Recorded data >>
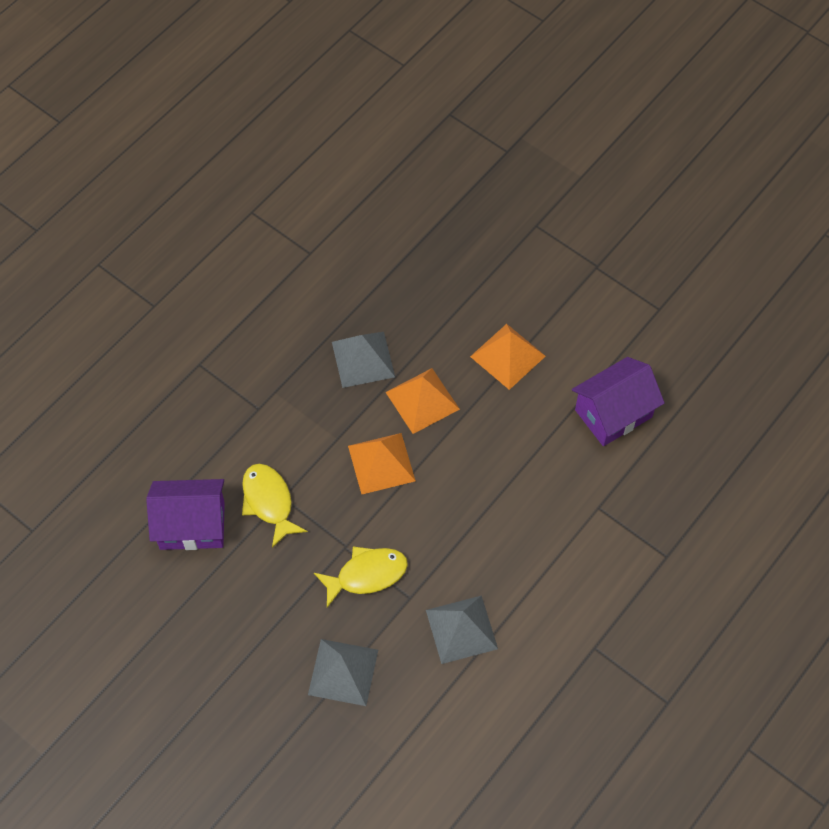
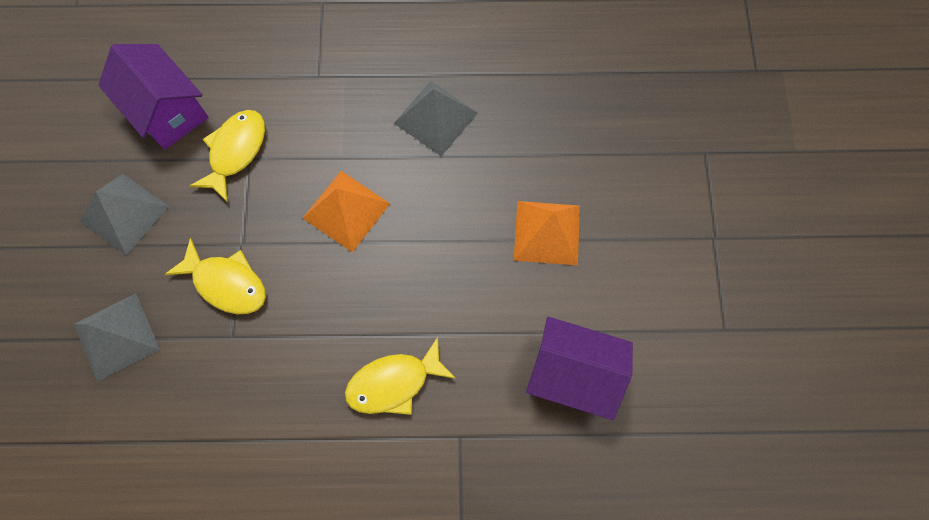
camera: 50 degrees right, 10 degrees up
(422, 400) = (437, 196): orange pyramid -> none
(461, 629) = (233, 407): grey pyramid -> grey pyramid (124, 214)
(529, 520) = (394, 382): none -> yellow fish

Work task >> Your answer should be every line above, written out exactly, with no pictures.

Exercise output >>
camera: 50 degrees right, 10 degrees up
(422, 400) = (437, 196): orange pyramid -> none
(461, 629) = (233, 407): grey pyramid -> grey pyramid (124, 214)
(529, 520) = (394, 382): none -> yellow fish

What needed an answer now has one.